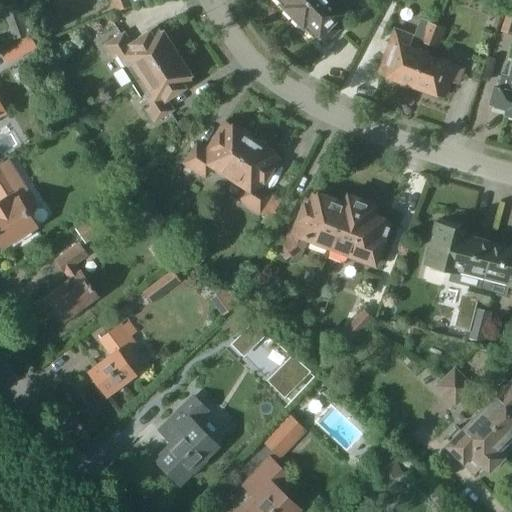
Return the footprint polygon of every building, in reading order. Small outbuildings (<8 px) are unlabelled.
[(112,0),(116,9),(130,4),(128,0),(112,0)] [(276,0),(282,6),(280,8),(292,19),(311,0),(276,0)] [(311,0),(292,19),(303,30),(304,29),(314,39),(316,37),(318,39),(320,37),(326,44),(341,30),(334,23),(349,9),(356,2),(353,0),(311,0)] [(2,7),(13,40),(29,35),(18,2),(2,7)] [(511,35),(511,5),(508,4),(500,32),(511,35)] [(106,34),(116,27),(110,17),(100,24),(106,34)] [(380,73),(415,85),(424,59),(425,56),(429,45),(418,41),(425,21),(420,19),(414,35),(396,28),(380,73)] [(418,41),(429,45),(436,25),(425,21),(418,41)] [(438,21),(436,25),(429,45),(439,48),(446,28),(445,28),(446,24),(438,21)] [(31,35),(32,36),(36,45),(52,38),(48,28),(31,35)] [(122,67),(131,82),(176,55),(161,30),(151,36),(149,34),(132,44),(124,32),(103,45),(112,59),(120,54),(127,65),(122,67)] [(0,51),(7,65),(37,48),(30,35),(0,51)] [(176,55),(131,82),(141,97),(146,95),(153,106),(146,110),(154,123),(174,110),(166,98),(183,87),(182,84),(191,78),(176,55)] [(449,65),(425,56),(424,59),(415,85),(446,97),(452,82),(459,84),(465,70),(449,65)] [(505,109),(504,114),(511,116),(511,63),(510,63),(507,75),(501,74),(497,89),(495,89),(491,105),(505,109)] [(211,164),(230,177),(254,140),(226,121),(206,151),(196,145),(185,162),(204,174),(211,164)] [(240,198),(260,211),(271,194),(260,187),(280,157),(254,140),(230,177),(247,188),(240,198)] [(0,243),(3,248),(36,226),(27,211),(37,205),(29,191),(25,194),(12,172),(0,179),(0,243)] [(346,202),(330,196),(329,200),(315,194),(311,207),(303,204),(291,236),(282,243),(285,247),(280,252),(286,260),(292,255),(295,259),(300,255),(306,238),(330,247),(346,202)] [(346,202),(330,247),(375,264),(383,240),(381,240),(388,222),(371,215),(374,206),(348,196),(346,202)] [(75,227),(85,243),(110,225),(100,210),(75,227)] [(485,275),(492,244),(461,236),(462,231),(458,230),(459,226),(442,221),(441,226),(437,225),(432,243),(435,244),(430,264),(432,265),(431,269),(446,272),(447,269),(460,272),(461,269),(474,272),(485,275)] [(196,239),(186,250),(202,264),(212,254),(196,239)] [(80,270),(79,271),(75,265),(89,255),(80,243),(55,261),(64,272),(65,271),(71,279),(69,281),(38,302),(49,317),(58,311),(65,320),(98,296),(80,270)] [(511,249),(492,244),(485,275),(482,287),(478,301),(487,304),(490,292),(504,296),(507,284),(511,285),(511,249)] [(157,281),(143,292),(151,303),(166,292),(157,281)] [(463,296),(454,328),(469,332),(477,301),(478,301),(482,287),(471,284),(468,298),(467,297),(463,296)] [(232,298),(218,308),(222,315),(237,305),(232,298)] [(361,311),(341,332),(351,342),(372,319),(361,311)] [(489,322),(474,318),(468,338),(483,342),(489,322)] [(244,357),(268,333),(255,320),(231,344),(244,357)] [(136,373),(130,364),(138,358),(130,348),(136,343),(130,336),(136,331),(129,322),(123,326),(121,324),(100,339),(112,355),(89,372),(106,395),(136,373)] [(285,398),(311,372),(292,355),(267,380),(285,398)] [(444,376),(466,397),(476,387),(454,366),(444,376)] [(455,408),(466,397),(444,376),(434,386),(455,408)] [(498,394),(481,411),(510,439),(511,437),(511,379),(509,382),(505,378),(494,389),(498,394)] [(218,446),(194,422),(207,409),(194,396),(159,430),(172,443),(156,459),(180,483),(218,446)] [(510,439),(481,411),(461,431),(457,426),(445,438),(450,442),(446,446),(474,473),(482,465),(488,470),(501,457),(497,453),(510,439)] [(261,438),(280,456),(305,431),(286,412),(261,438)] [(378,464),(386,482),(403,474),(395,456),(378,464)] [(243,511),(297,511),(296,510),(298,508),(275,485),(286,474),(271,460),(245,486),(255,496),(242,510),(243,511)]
---
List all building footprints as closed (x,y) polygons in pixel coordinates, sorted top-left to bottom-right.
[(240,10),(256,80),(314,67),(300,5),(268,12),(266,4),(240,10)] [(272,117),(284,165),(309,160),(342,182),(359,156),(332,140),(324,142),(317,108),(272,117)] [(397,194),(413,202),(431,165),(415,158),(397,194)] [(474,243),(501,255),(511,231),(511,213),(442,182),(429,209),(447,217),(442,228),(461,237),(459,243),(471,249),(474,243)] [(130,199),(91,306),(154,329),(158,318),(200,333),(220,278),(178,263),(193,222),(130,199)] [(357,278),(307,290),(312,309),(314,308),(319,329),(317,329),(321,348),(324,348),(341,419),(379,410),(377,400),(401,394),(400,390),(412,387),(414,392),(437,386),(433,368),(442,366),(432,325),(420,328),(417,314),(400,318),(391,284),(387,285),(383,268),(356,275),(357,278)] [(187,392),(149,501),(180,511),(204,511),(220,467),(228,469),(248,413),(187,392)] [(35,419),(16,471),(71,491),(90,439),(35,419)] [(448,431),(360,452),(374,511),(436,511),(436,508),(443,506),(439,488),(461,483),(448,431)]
---
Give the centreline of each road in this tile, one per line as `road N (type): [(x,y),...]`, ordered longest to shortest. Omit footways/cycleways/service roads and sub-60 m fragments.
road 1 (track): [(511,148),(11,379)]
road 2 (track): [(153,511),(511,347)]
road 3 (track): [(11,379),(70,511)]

- **What is being asked**
Please report each line in the listing above that contains the string "building", copying every such line in full. Case counts.

- **Solution to the exercise**
Return the footprint polygon of every building, in reading order. Small outbuildings (<8 px) are unlabelled.
List all building footprints as closed (x,y) polygons in pixel coordinates, sorted top-left to bottom-right.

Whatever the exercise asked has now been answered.